Task goal> Copy the lines verbatim, starting at the line that contains "Detect which cell" and ending at the line that contains "1981 [1165, 274]", with both of those lines included. Leave any pictures out of your copy.

┌──

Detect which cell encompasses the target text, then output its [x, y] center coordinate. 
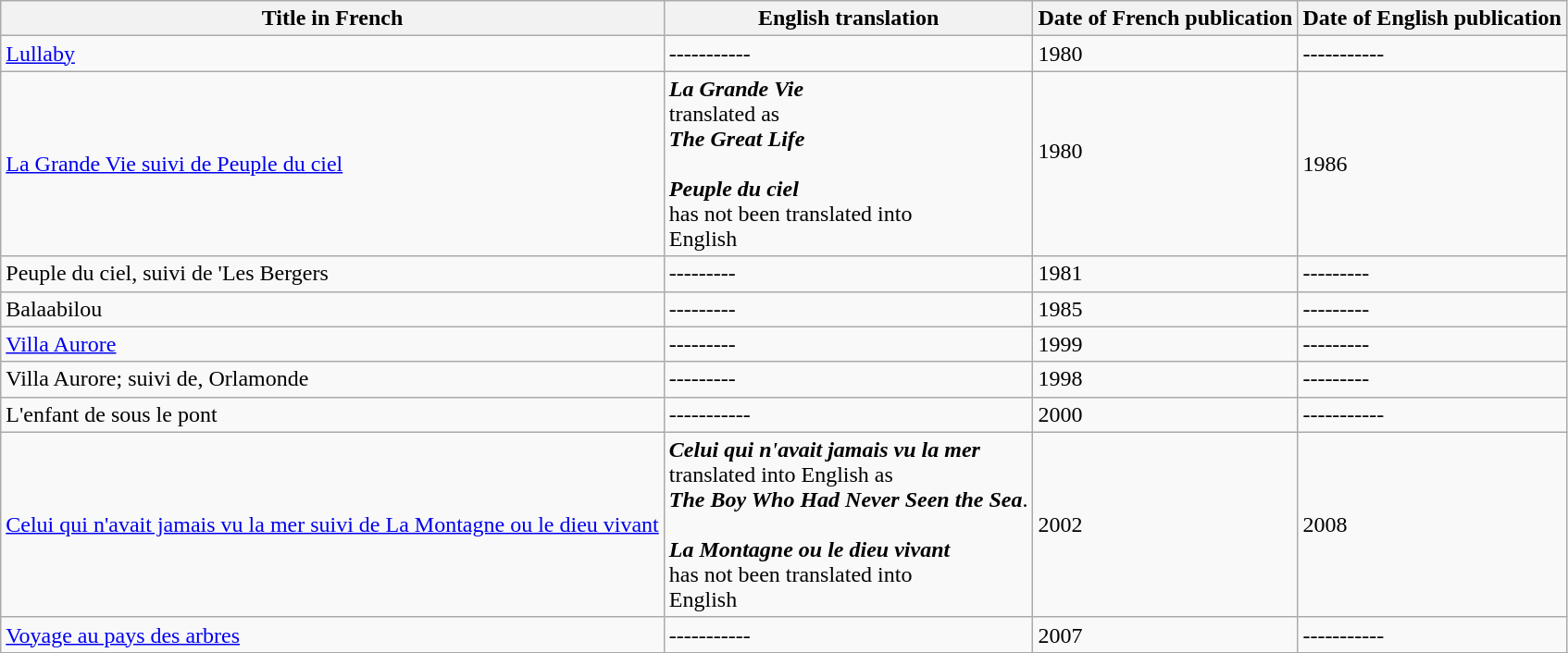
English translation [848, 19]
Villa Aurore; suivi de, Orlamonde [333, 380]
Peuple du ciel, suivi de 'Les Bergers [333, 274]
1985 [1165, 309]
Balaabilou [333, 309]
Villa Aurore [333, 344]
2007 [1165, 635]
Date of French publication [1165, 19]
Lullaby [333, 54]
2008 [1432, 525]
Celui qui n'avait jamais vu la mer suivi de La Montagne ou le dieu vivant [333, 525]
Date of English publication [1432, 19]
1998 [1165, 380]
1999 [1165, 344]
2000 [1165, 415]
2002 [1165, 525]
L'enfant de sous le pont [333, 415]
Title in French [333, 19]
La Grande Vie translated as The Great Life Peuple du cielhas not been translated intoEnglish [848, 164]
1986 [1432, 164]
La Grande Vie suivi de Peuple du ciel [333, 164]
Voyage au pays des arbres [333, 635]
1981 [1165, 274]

└──
┌──

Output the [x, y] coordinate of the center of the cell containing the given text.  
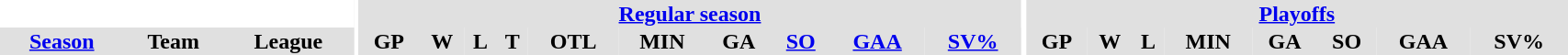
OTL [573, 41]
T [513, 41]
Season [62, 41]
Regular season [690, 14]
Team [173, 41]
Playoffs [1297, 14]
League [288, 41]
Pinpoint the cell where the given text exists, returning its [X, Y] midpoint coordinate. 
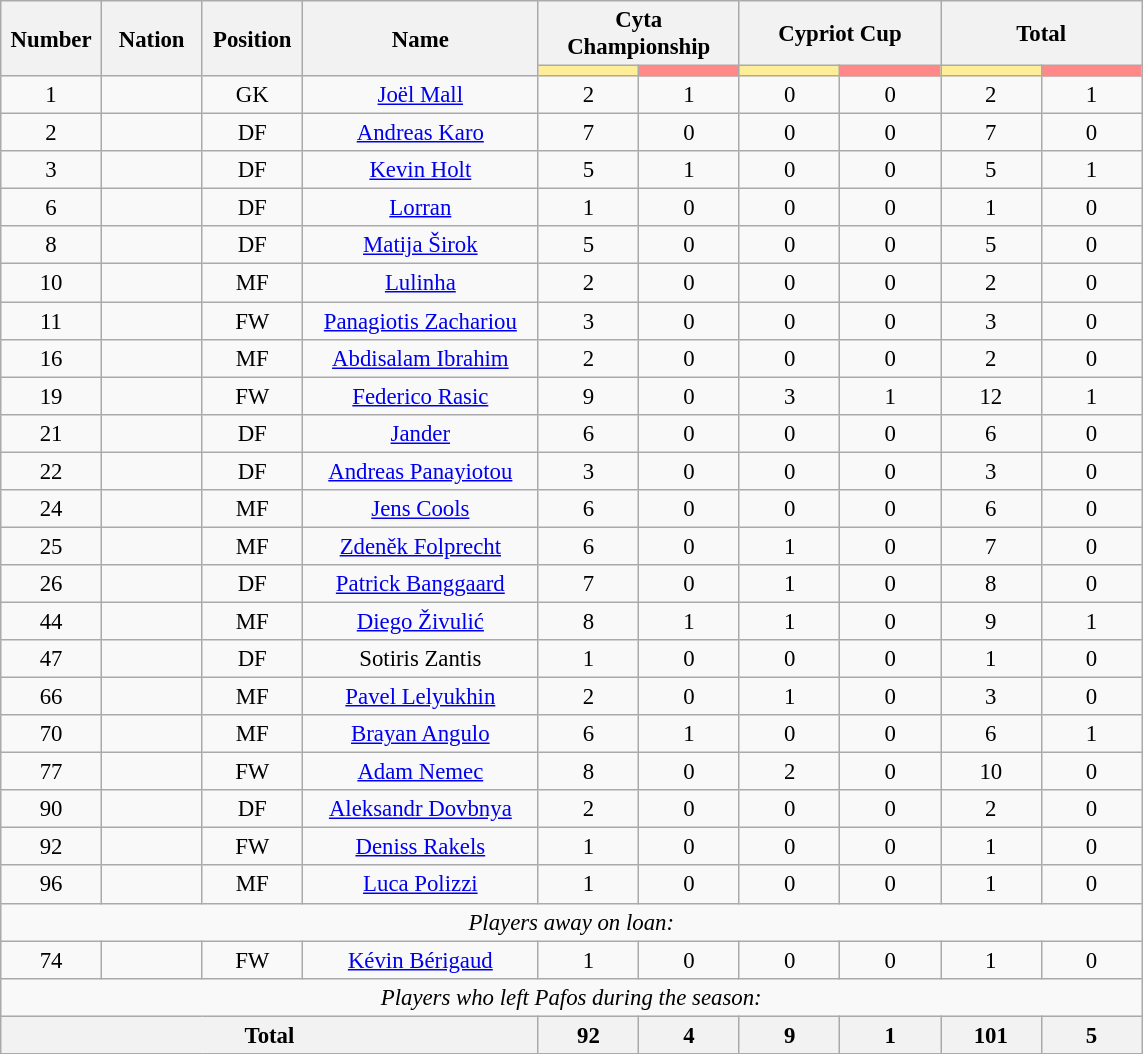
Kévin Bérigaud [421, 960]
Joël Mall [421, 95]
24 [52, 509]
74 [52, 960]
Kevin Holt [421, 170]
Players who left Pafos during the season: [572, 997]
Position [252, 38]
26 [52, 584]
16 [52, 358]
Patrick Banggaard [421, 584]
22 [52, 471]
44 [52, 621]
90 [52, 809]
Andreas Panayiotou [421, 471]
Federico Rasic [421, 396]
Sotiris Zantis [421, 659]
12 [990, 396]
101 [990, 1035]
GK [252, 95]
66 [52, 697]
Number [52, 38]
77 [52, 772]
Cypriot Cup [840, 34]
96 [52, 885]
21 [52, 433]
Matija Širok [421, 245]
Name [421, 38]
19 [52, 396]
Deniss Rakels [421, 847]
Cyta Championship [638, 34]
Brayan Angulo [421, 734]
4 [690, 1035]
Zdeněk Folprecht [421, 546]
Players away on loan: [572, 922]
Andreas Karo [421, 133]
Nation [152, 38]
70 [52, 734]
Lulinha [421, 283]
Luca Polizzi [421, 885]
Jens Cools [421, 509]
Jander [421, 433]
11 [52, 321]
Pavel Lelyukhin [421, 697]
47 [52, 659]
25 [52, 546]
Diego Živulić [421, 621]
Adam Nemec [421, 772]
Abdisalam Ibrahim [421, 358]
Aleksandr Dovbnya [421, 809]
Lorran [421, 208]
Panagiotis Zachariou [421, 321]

└──

Task output>
Detect which cell encompasses the target text, then output its [x, y] center coordinate. 
English translation [848, 19]
Villa Aurore; suivi de, Orlamonde [333, 380]
Peuple du ciel, suivi de 'Les Bergers [333, 274]
1985 [1165, 309]
Balaabilou [333, 309]
Villa Aurore [333, 344]
2007 [1165, 635]
Date of French publication [1165, 19]
Lullaby [333, 54]
2008 [1432, 525]
Celui qui n'avait jamais vu la mer suivi de La Montagne ou le dieu vivant [333, 525]
Date of English publication [1432, 19]
1998 [1165, 380]
1999 [1165, 344]
2000 [1165, 415]
2002 [1165, 525]
L'enfant de sous le pont [333, 415]
Title in French [333, 19]
La Grande Vie translated as The Great Life Peuple du cielhas not been translated intoEnglish [848, 164]
1986 [1432, 164]
La Grande Vie suivi de Peuple du ciel [333, 164]
Voyage au pays des arbres [333, 635]
1981 [1165, 274]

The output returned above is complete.